- [Objective]:
Output the data as a JSON list of strings, one string per line with blank lines omitted, beginning at the line containing "Alderbrook (657, 118)" and continuing through the line containing "What do you see at coordinates (210, 302)", both included.

- [Records for the exercise]:
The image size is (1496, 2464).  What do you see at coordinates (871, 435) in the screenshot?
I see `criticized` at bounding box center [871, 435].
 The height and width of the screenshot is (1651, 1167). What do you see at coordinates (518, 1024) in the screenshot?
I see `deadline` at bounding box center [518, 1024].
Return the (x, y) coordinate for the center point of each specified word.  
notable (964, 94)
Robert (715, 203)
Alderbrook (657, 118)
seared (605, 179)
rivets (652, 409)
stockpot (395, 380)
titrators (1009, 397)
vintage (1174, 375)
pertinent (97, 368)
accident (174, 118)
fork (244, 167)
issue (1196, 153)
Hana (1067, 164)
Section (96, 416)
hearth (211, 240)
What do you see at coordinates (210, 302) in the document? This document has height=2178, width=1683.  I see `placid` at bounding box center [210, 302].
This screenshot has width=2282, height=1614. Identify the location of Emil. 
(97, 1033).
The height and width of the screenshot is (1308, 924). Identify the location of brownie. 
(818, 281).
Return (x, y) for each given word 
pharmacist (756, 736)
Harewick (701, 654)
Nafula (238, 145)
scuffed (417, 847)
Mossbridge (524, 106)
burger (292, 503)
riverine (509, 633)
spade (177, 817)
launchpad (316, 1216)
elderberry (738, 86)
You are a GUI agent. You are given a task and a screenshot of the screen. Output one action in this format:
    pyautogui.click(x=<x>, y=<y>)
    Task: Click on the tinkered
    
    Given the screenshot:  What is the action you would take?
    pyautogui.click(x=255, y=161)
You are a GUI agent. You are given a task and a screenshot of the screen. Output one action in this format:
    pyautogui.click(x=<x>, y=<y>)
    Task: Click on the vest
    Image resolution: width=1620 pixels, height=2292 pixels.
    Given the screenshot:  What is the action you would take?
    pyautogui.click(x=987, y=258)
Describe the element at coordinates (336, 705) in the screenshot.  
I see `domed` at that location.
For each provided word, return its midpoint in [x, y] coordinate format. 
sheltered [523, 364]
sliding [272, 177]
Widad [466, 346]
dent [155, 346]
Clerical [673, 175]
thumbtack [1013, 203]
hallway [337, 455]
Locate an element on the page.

- [Exercise output]:
[
  "Alderbrook (657, 118)",
  "seared (605, 179)",
  "rivets (652, 409)",
  "stockpot (395, 380)",
  "titrators (1009, 397)",
  "vintage (1174, 375)",
  "pertinent (97, 368)",
  "accident (174, 118)",
  "fork (244, 167)",
  "issue (1196, 153)",
  "Hana (1067, 164)",
  "Section (96, 416)",
  "hearth (211, 240)",
  "What do you see at coordinates (210, 302) in the document? This document has height=2178, width=1683.  I see `placid` at bounding box center [210, 302]."
]